The problem
Write out, word for word and with no pictures, each line below from the one containing "none -> lime brick G13:G14 level 1" through the one containing "none -> blue brick G13 level 2", both included, and no other line.

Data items

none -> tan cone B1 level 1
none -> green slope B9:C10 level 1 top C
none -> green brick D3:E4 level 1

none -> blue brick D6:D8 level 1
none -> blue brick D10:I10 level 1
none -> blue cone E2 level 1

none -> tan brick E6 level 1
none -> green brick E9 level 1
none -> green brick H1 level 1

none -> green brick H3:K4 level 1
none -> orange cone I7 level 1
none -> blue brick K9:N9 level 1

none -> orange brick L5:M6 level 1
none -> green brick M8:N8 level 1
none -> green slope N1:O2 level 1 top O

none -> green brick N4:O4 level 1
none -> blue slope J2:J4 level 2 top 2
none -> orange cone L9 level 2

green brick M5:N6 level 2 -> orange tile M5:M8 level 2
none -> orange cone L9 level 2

--

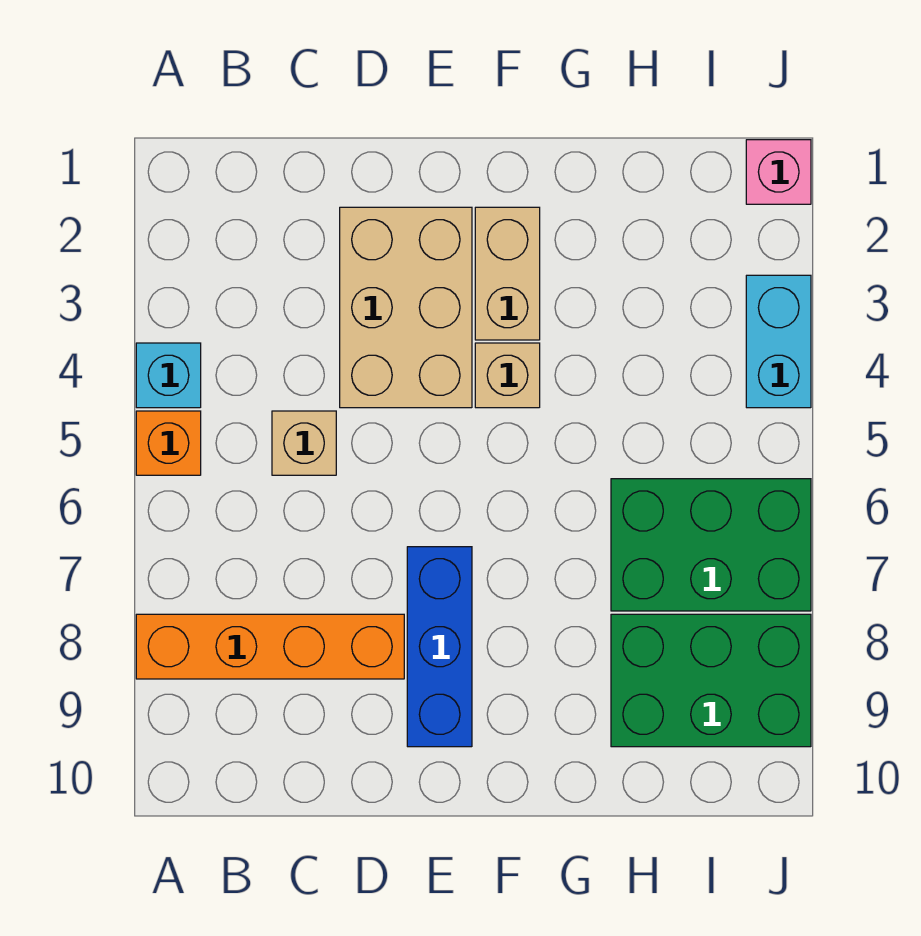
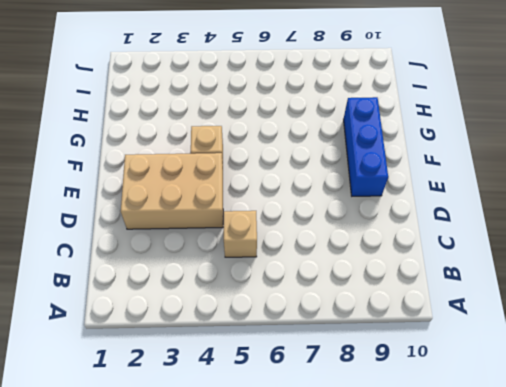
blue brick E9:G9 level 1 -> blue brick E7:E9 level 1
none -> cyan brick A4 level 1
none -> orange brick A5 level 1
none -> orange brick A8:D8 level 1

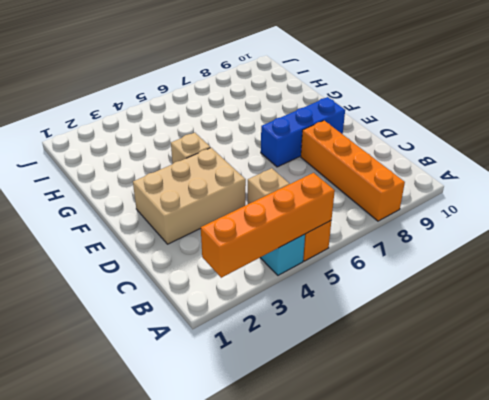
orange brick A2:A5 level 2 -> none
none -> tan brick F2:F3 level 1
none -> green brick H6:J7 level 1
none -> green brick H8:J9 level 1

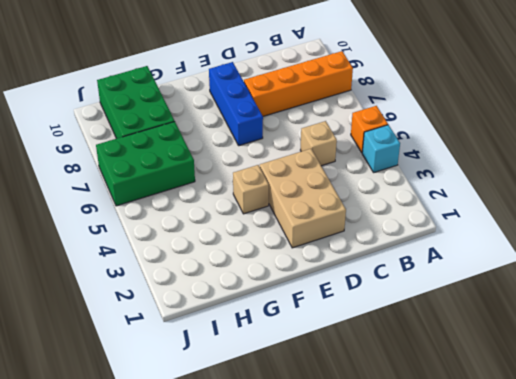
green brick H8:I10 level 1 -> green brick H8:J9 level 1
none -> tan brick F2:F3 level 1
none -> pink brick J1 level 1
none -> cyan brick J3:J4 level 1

...

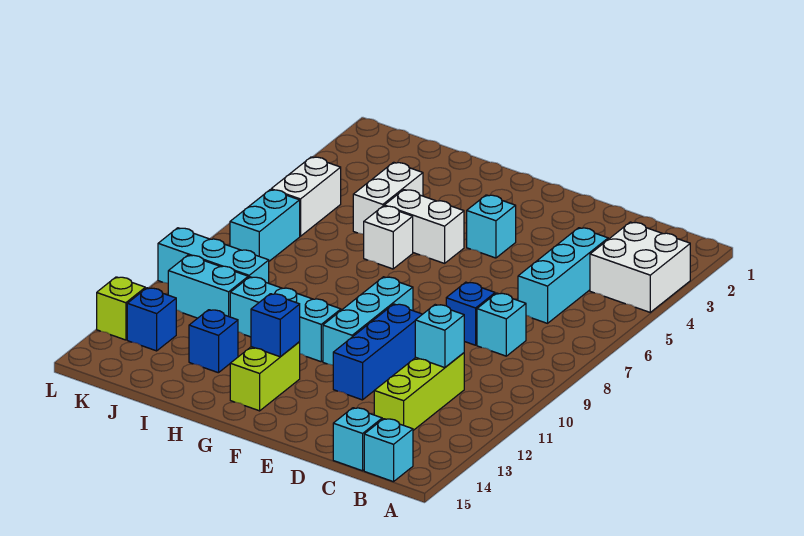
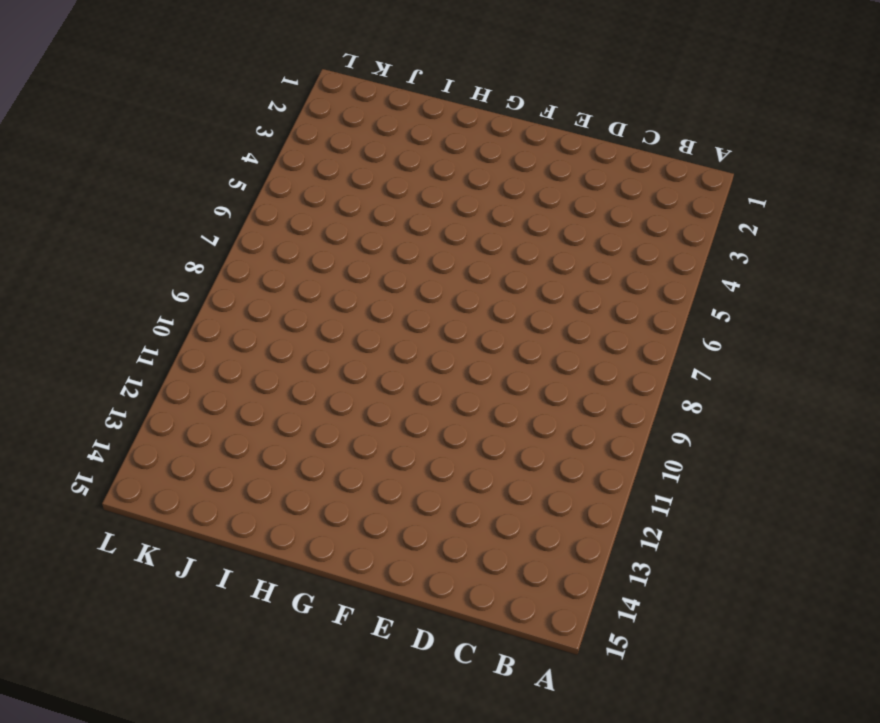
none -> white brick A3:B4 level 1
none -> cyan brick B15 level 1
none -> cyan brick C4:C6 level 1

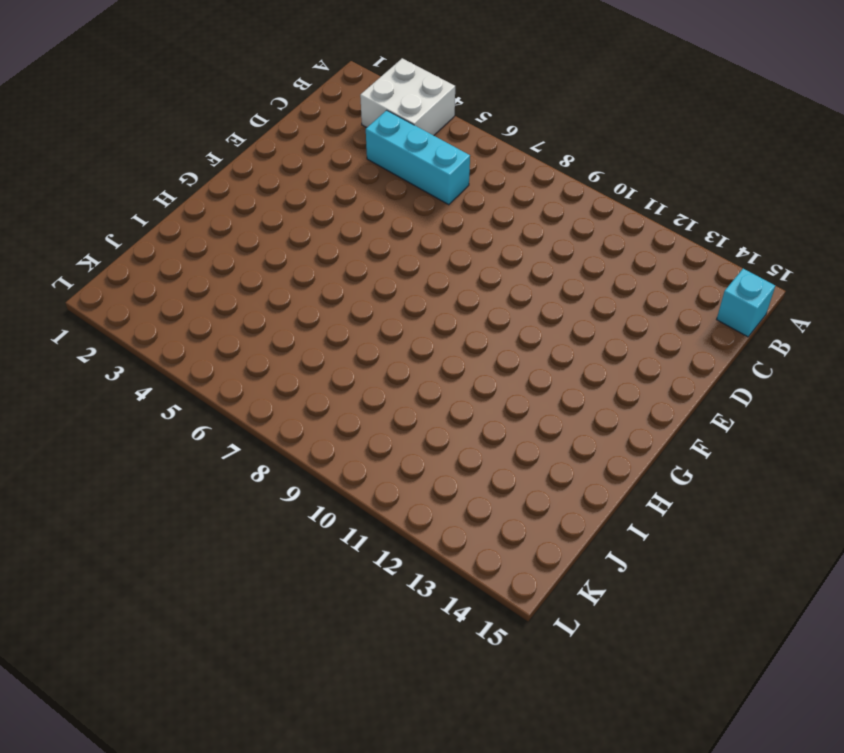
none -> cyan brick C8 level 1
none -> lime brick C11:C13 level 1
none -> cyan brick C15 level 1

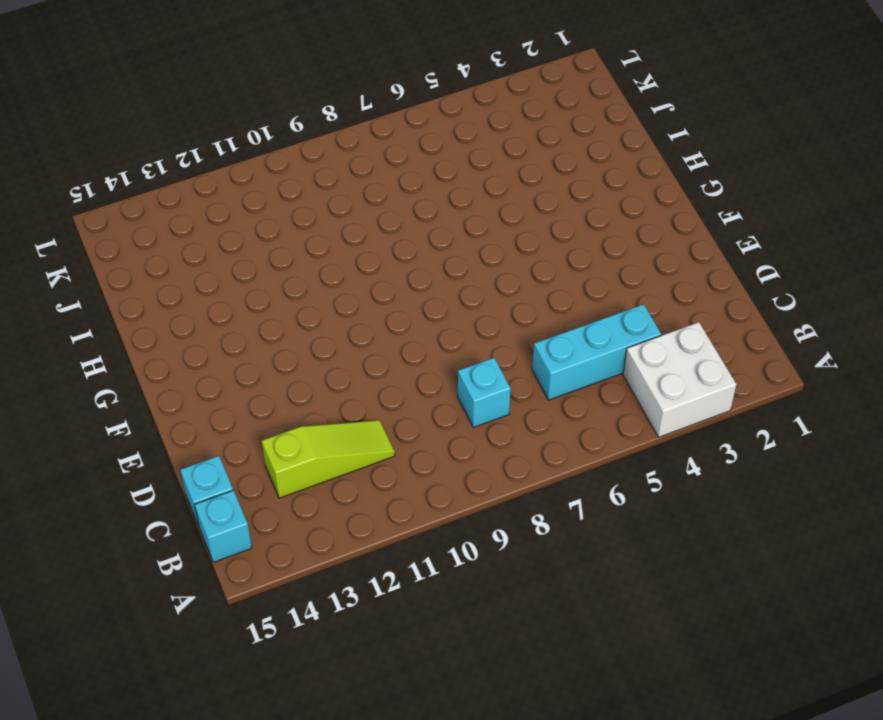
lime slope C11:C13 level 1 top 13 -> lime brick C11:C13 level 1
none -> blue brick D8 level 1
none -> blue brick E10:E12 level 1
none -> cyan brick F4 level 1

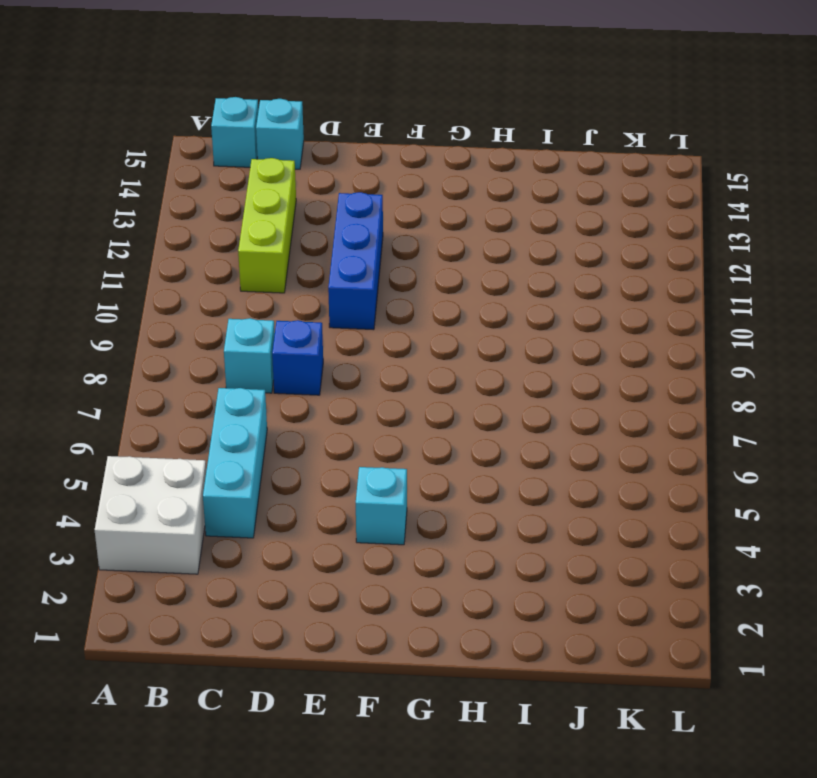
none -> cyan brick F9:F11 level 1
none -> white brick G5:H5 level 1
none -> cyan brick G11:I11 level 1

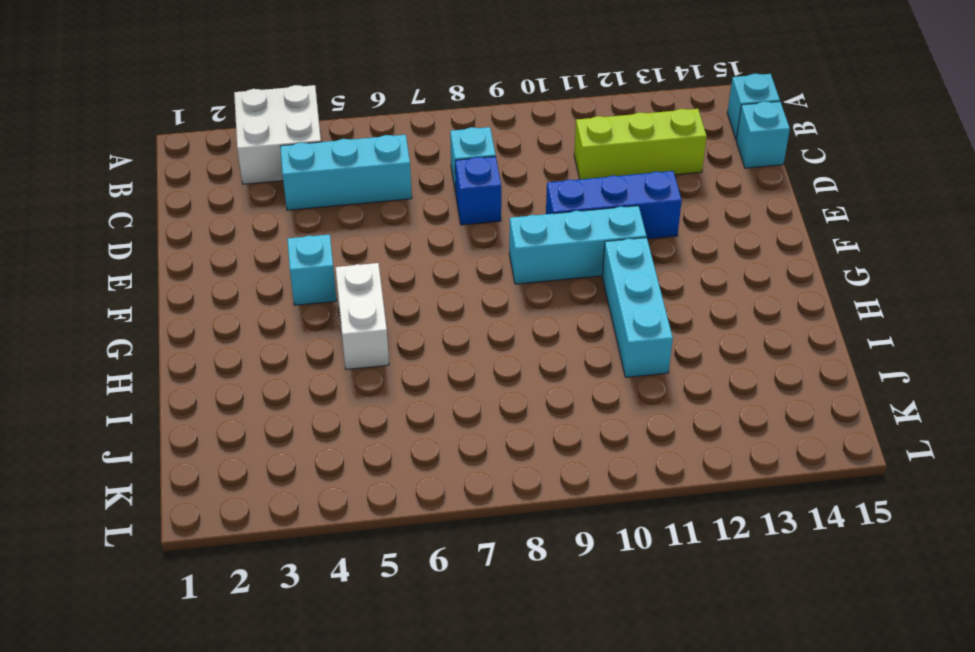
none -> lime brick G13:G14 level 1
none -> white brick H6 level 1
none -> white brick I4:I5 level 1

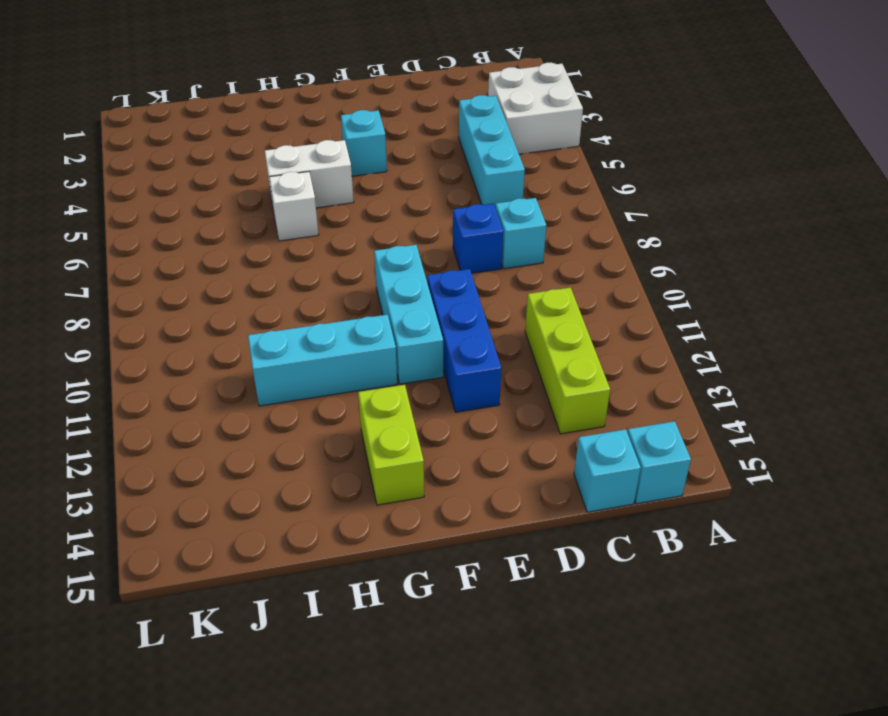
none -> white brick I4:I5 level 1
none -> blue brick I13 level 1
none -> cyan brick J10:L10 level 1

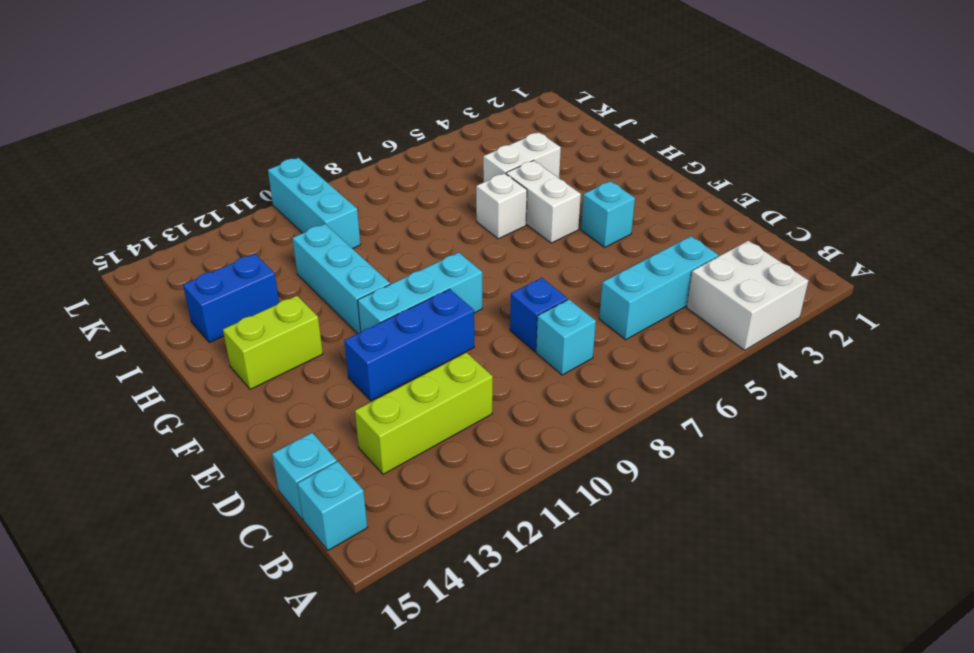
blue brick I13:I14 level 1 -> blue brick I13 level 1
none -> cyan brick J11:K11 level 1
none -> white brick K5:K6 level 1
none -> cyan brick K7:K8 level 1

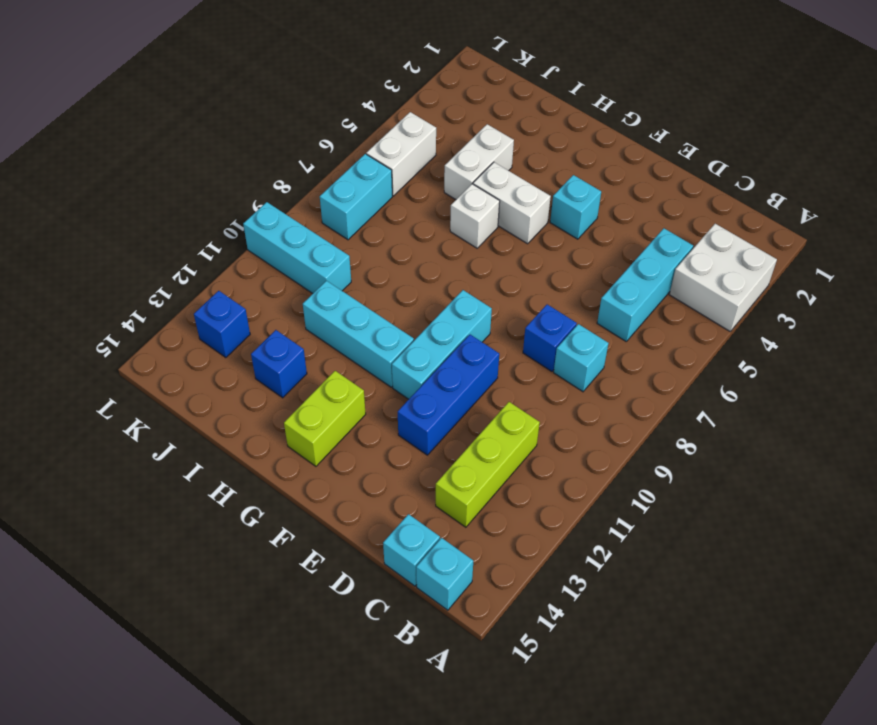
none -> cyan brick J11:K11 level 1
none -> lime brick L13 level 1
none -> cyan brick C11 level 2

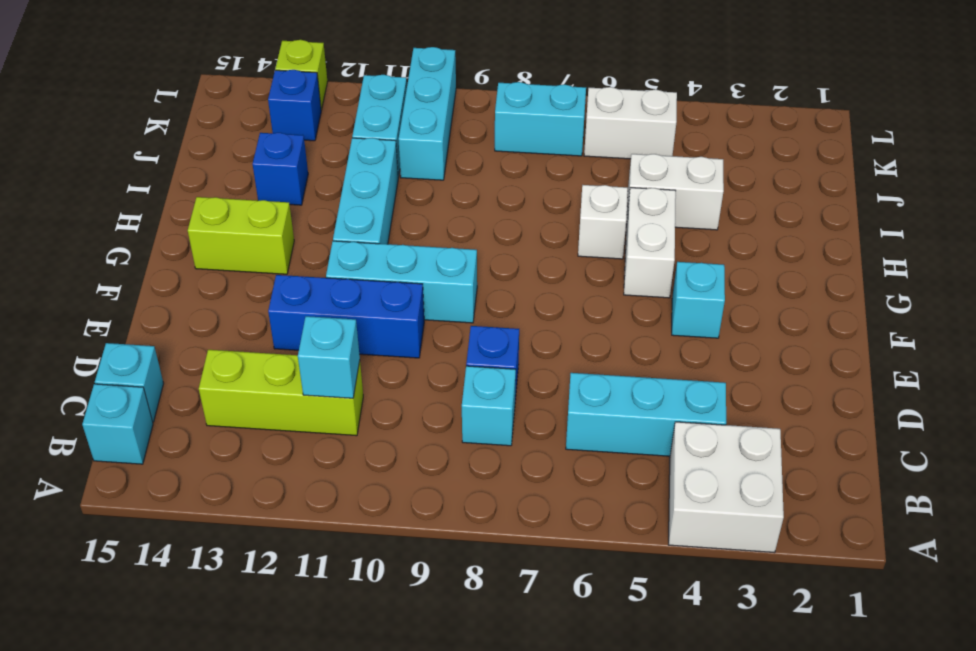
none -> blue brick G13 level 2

Solution for this exercise
none -> lime brick G13:G14 level 1
none -> white brick H6 level 1
none -> white brick I4:I5 level 1

none -> white brick I4:I5 level 1
none -> blue brick I13 level 1
none -> cyan brick J10:L10 level 1

blue brick I13:I14 level 1 -> blue brick I13 level 1
none -> cyan brick J11:K11 level 1
none -> white brick K5:K6 level 1
none -> cyan brick K7:K8 level 1

none -> cyan brick J11:K11 level 1
none -> lime brick L13 level 1
none -> cyan brick C11 level 2

none -> blue brick G13 level 2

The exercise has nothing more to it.